(Object change listings)
=== Begin Enclosure ===
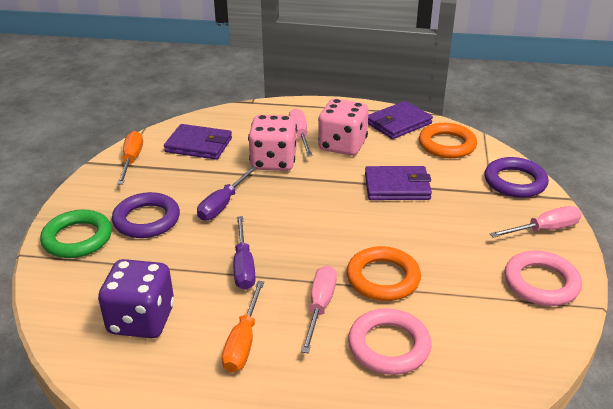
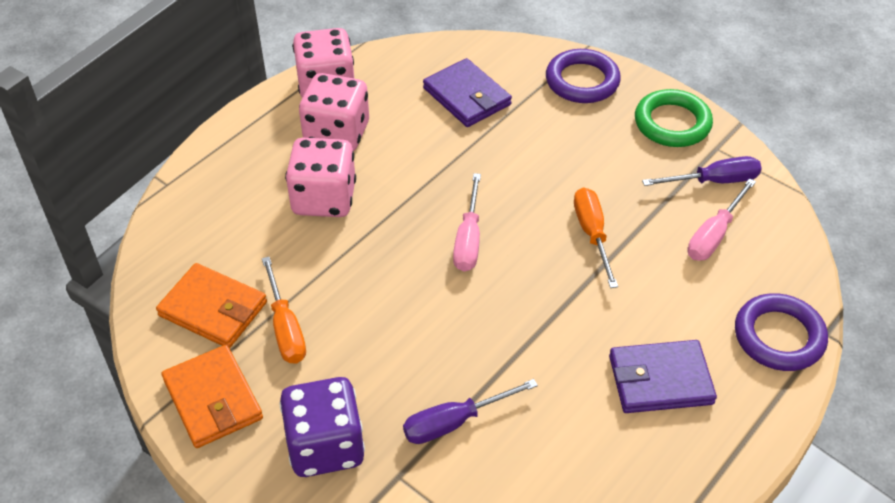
orange ring: 2 -> 0
orange wallet: 0 -> 2
pink dice: 2 -> 3
pink ring: 2 -> 0
pink screwdriver: 3 -> 2
purple wallet: 3 -> 2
=== End Enclosure ===
_PROBLEM STATEMENT_:
From the line holding "pink ring: 2 -> 0" down to the last line of the records above, restate each line exactly as written.

_OUTPUT BELOW_:
pink ring: 2 -> 0
pink screwdriver: 3 -> 2
purple wallet: 3 -> 2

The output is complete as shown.